* EXERCISE GOAL
Report back every line from the entries below in which the word "white" occurs.

Records from a collection
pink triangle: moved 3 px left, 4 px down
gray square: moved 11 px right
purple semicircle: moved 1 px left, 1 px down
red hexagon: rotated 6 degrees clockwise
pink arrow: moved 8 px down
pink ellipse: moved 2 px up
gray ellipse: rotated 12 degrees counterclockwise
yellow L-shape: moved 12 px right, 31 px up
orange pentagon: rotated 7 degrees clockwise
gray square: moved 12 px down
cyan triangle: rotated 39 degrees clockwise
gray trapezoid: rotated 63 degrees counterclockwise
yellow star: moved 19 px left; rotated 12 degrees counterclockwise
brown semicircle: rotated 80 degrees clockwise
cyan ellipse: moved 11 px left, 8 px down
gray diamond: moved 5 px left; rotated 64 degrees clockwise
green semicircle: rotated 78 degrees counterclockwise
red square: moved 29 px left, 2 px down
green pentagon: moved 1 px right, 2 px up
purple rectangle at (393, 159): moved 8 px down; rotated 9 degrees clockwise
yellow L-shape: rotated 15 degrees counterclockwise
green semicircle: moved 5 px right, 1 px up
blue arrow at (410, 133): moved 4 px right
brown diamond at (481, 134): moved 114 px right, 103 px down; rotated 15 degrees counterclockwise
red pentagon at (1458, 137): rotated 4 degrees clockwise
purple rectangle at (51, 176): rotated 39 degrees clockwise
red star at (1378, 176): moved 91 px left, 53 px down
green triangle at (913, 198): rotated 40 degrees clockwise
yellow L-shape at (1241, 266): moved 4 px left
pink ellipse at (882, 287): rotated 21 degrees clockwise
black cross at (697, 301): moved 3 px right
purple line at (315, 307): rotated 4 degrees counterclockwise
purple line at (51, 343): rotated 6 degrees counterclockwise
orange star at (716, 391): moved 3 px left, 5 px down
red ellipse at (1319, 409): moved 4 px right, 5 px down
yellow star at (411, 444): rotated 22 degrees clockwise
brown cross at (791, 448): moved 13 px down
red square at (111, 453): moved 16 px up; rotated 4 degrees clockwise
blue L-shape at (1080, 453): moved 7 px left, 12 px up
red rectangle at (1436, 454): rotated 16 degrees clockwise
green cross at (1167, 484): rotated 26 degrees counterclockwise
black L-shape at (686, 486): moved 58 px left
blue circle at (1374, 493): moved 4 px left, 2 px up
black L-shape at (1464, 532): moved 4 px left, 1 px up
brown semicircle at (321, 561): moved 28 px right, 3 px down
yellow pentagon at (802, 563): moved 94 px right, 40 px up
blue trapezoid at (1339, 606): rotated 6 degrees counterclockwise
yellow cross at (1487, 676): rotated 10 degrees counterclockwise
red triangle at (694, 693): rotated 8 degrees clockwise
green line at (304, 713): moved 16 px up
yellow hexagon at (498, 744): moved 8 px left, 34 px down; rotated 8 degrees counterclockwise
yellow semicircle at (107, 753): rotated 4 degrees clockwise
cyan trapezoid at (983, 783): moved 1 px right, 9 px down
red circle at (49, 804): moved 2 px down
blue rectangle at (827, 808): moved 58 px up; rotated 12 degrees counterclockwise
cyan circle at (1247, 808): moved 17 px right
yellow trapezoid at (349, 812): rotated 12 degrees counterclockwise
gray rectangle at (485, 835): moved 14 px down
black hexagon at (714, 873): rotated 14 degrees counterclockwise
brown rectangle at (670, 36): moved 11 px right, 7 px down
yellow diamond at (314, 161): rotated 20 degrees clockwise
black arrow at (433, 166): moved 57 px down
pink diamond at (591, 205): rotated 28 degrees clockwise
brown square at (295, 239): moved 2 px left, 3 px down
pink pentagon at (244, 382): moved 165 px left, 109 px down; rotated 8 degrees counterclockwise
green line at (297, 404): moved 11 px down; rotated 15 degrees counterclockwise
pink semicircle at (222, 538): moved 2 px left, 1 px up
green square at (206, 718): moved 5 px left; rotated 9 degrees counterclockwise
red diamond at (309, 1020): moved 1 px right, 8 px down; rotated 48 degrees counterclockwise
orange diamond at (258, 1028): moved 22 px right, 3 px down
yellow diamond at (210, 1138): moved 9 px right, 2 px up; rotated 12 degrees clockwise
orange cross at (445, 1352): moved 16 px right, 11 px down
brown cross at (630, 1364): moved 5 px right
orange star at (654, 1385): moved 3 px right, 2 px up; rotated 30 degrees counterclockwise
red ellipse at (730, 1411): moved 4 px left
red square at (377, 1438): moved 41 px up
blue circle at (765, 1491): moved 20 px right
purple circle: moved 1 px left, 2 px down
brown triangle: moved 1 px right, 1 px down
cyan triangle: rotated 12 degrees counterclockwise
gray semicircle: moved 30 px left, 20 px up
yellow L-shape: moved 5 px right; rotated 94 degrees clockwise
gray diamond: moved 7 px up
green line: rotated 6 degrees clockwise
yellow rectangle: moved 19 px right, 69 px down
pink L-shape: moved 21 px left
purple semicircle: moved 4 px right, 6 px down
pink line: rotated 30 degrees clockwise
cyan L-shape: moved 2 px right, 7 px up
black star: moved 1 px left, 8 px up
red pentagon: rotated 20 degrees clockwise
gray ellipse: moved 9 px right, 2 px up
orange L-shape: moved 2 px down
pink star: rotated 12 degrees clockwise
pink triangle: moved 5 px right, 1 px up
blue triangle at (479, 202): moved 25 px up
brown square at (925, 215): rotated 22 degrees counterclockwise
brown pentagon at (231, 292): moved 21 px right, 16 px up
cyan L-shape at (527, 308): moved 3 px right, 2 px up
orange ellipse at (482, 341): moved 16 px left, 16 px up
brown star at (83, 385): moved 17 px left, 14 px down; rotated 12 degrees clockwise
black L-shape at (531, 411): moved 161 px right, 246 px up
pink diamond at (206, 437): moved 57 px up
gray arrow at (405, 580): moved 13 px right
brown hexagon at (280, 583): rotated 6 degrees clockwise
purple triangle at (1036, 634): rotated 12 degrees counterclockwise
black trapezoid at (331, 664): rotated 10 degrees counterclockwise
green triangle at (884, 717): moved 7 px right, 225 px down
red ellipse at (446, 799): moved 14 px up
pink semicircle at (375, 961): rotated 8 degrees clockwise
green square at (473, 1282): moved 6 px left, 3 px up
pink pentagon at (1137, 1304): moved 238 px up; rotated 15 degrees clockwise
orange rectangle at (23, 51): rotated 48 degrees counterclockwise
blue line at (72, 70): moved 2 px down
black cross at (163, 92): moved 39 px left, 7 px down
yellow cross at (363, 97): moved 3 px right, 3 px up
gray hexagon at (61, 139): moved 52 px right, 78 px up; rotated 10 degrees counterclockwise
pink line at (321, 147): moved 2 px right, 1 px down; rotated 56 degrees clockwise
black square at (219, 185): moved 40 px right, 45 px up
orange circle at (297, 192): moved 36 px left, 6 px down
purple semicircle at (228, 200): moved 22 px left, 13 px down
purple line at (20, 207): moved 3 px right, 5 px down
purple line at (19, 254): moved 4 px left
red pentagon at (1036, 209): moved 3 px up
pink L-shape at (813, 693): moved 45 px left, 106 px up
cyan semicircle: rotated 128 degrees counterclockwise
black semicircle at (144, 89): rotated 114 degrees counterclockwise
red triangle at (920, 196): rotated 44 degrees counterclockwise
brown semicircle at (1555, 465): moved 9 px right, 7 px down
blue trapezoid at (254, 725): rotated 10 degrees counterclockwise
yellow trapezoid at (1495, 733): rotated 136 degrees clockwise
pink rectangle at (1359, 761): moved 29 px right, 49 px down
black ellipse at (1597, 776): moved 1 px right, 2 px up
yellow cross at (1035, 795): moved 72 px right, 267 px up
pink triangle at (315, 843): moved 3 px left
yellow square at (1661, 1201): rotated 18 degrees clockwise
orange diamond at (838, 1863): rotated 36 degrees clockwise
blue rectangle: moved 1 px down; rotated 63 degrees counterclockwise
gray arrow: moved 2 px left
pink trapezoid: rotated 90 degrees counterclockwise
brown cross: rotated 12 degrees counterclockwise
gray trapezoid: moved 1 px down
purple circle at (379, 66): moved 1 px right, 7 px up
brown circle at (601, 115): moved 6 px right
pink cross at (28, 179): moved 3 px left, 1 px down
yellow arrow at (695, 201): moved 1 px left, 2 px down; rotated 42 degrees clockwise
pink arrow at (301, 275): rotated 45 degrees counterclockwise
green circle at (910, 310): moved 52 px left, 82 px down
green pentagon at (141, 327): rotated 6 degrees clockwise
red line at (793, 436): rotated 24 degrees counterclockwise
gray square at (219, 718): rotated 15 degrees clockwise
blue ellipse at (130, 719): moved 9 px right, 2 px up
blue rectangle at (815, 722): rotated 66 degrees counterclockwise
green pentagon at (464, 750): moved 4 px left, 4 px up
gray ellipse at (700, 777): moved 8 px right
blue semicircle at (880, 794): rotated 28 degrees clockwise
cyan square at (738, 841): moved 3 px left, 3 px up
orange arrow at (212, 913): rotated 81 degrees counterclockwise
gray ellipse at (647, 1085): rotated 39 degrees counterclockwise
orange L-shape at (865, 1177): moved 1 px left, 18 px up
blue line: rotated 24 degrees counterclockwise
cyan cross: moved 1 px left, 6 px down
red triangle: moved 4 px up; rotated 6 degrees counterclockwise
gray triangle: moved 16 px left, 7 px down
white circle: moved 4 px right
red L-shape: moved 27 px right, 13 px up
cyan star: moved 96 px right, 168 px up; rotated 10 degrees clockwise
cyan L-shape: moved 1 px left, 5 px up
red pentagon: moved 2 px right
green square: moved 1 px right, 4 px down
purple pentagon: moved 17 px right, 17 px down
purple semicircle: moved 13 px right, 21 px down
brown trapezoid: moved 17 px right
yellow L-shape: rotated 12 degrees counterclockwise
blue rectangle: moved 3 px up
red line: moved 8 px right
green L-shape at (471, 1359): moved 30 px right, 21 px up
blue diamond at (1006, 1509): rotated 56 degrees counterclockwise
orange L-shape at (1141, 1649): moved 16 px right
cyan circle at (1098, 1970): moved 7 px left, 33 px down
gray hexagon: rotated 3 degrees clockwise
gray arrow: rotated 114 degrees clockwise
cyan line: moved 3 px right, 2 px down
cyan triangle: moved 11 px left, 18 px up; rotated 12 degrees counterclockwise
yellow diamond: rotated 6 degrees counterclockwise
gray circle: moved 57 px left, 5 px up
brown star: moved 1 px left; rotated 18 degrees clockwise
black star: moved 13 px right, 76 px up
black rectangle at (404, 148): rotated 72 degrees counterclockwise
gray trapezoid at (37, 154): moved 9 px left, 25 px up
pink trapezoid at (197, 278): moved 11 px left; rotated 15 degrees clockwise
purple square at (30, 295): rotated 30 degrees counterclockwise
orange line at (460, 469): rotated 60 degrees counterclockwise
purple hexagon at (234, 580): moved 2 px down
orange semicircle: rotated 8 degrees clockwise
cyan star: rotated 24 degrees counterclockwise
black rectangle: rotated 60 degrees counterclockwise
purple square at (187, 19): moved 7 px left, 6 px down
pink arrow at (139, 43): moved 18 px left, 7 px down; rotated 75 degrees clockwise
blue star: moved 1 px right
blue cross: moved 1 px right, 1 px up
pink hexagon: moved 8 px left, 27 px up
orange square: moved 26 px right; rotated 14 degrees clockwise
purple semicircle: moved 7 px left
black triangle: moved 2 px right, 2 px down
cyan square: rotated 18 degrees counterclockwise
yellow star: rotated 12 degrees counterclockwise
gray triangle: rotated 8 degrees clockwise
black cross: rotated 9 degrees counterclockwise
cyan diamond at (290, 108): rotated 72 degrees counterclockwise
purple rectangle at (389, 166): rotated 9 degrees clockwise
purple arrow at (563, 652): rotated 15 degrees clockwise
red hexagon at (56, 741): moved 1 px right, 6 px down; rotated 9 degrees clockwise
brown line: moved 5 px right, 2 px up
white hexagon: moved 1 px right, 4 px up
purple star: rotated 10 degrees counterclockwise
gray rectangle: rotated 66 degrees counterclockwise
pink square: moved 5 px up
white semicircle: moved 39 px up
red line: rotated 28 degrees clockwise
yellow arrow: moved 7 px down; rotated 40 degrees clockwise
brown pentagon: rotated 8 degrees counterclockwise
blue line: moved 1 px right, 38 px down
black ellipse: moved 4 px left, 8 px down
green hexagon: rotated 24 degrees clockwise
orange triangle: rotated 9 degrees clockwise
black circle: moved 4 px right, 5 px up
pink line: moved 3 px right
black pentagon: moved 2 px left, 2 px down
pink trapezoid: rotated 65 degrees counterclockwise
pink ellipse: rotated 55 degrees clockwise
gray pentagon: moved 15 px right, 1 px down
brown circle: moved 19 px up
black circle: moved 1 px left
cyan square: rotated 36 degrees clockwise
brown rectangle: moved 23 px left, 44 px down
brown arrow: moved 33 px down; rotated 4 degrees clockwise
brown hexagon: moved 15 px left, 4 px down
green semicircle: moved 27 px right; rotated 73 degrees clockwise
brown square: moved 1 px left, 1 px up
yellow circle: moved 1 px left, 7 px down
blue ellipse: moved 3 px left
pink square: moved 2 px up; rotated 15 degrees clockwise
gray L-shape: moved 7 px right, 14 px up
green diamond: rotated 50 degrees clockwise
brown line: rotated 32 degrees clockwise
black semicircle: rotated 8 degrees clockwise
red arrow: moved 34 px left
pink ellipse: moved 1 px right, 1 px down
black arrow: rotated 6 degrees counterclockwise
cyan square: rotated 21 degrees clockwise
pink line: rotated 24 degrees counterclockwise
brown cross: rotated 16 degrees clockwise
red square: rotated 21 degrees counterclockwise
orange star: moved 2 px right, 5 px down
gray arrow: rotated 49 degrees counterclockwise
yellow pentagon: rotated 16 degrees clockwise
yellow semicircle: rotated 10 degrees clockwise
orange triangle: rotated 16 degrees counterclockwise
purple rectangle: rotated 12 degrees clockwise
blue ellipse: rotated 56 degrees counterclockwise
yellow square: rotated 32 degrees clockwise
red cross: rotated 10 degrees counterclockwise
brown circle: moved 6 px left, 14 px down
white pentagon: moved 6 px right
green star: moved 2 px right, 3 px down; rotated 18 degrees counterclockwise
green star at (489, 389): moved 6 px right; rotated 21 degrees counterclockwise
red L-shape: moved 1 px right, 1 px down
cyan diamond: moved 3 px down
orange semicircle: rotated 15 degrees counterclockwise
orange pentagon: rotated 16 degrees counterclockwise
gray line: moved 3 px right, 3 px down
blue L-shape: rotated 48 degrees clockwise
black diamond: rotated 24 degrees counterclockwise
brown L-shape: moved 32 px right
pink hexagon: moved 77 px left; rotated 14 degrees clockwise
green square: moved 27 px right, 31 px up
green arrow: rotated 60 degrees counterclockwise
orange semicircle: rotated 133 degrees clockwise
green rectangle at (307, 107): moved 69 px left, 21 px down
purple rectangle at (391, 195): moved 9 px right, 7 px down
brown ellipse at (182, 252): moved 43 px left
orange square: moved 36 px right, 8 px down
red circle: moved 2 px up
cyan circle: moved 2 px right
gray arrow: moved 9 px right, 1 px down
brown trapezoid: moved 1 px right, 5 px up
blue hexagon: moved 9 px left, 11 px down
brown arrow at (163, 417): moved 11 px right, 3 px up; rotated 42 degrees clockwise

* OUTPUT FOR THIS EXERCISE
white circle: moved 4 px right
white hexagon: moved 1 px right, 4 px up
white semicircle: moved 39 px up
white pentagon: moved 6 px right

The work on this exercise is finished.